(GIVEN ENTRIES begins)

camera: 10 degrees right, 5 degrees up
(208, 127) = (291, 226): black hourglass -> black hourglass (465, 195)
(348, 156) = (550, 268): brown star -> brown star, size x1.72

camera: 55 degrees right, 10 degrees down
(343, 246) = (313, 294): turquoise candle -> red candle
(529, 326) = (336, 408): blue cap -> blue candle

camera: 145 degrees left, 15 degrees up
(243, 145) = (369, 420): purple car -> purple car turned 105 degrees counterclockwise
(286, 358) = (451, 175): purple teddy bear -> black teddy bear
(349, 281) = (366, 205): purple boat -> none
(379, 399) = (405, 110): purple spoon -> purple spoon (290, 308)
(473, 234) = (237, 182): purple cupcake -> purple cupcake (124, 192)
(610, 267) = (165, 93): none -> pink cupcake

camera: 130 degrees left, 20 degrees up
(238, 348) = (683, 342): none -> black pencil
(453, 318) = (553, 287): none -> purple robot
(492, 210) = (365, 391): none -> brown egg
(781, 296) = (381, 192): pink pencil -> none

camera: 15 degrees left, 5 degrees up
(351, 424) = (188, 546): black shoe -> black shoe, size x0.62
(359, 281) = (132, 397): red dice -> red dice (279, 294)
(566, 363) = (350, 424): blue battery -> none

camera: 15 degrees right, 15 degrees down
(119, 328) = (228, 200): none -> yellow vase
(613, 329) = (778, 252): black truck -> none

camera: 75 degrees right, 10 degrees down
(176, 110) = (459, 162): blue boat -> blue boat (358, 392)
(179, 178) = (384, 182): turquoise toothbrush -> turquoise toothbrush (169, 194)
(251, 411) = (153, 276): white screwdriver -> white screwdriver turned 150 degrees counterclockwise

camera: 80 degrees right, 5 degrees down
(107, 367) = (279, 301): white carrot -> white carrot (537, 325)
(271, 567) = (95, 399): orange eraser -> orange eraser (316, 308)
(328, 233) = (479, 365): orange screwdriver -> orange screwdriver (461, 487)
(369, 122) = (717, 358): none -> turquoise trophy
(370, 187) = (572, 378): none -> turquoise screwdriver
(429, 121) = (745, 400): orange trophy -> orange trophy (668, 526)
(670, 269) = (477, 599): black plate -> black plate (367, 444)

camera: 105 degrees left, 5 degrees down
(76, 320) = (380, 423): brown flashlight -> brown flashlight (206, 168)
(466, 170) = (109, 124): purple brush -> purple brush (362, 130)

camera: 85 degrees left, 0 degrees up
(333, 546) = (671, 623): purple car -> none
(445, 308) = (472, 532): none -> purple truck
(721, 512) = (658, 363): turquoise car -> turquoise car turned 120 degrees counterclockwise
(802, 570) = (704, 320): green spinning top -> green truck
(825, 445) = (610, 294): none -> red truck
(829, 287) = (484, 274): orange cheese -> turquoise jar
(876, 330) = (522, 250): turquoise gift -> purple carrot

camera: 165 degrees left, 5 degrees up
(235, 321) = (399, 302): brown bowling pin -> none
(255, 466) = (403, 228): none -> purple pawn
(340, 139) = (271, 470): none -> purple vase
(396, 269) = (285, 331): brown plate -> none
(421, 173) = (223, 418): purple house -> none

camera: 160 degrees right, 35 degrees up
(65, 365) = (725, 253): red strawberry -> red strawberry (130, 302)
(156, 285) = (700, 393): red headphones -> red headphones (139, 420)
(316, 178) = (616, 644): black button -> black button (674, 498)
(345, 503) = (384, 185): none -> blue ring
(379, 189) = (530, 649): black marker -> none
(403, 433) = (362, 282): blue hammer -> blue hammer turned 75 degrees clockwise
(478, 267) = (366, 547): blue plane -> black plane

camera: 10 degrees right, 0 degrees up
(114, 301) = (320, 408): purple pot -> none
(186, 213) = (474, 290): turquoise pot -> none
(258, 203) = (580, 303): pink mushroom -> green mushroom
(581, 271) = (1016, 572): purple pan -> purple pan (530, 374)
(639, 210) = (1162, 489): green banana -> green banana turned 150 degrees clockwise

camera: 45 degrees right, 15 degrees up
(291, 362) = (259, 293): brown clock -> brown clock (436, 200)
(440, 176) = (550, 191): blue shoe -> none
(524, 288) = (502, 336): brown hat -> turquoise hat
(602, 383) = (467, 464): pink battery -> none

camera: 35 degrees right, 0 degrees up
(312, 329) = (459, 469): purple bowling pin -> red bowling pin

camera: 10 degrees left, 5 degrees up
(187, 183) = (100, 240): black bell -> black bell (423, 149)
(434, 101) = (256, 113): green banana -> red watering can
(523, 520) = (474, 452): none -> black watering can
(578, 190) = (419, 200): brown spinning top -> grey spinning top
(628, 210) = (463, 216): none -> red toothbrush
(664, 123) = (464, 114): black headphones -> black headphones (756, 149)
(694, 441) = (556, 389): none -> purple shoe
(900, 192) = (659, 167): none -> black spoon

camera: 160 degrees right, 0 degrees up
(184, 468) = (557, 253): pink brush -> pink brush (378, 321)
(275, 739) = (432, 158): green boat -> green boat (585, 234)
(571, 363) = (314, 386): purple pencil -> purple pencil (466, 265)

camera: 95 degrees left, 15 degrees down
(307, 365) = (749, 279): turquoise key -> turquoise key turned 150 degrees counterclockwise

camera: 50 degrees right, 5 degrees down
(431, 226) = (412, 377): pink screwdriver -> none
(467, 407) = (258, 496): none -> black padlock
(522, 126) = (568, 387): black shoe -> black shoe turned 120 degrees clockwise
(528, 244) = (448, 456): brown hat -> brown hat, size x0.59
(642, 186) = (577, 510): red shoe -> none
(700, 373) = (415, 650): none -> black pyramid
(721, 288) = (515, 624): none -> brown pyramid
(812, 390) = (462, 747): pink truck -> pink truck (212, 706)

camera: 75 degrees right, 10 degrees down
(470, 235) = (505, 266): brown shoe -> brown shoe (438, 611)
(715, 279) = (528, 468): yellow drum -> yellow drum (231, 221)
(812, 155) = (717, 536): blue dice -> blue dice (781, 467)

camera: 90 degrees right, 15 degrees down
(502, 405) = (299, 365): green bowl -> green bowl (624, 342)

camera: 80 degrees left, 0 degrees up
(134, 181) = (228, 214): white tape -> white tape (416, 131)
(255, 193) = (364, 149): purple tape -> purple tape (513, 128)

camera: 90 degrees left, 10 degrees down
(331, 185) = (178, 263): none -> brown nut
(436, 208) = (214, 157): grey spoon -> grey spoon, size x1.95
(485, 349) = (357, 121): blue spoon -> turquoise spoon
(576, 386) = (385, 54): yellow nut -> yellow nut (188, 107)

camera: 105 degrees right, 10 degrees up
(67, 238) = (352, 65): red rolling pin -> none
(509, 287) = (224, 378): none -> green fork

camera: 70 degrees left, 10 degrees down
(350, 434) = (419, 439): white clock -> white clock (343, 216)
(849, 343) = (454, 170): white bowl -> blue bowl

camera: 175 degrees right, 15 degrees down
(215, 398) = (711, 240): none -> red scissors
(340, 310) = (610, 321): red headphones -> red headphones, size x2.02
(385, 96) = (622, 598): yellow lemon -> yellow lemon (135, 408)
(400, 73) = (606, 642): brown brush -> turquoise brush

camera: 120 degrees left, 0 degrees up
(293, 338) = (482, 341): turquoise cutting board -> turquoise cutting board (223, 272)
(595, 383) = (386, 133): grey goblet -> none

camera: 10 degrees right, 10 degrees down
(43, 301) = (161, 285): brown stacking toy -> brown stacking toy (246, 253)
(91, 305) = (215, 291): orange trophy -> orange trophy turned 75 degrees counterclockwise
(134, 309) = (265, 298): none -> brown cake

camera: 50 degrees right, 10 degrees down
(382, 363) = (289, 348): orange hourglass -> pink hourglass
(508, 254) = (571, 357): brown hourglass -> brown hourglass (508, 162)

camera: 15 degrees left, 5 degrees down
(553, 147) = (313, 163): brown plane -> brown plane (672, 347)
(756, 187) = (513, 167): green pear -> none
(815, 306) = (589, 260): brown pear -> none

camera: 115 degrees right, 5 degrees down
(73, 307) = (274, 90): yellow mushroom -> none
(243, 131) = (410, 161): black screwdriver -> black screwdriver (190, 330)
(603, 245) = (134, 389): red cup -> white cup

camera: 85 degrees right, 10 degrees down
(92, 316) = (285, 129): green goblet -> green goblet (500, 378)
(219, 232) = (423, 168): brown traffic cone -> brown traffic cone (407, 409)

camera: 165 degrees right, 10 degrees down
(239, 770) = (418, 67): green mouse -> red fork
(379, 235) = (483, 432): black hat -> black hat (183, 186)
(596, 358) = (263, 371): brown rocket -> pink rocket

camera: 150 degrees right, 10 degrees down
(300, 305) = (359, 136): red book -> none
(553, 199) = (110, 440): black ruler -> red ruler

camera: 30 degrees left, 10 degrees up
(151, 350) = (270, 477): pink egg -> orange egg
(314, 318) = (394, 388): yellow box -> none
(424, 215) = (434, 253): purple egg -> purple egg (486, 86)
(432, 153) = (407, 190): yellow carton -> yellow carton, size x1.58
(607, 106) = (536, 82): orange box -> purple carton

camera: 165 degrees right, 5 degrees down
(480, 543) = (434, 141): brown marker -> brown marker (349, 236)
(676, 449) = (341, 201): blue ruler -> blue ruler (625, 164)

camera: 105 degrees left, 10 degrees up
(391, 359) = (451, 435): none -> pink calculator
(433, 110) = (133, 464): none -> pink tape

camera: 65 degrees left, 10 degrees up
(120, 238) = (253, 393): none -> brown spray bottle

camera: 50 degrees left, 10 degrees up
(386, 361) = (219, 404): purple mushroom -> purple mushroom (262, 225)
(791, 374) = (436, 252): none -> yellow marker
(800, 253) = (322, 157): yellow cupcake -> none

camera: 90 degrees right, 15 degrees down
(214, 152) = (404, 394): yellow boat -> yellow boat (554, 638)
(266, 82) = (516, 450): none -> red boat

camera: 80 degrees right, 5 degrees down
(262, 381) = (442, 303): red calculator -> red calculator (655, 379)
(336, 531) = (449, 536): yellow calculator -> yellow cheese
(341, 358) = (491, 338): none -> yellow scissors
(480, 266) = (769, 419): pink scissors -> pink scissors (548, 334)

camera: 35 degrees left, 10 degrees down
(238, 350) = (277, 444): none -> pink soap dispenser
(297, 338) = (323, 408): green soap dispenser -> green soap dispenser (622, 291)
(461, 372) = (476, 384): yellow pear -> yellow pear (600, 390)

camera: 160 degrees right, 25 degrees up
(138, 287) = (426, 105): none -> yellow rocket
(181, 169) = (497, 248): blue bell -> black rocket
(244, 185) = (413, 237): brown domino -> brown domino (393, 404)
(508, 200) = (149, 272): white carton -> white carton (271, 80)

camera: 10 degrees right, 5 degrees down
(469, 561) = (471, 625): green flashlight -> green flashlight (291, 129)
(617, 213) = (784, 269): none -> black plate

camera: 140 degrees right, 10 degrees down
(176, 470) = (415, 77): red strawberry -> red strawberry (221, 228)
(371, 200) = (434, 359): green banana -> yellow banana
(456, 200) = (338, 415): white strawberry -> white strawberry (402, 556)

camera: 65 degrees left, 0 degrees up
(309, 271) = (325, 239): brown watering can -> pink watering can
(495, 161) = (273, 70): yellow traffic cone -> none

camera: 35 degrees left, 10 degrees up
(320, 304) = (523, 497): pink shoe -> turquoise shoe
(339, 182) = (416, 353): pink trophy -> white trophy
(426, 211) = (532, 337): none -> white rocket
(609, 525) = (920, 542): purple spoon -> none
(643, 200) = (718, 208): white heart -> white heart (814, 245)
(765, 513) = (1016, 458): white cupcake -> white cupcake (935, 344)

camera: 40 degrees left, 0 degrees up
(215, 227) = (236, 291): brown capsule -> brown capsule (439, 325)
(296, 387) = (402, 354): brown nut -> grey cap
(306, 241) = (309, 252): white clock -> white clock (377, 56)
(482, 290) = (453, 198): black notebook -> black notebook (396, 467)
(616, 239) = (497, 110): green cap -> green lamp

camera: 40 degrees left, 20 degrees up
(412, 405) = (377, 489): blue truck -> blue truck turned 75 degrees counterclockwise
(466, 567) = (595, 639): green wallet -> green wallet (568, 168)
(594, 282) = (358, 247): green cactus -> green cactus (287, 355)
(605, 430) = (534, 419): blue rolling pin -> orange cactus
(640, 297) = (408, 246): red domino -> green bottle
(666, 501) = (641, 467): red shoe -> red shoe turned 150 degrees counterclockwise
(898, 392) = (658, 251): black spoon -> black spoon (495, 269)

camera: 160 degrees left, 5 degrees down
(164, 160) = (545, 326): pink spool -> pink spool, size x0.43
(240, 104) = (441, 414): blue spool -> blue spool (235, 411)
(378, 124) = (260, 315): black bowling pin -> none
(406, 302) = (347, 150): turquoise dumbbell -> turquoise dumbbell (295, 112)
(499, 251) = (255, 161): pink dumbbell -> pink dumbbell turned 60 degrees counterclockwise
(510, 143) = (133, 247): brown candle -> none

(GIVEN ENTRIES ends)

→ TASK OBJECTIVE: Of the lines above, retype only those from the line containing "(581, 271) = (1016, 572): purple" through the line containing "(440, 176) = (550, 191): blue shoe -> none", including both, exactly.

→ FINISHED EXERCISE:
(581, 271) = (1016, 572): purple pan -> purple pan (530, 374)
(639, 210) = (1162, 489): green banana -> green banana turned 150 degrees clockwise

camera: 45 degrees right, 15 degrees up
(291, 362) = (259, 293): brown clock -> brown clock (436, 200)
(440, 176) = (550, 191): blue shoe -> none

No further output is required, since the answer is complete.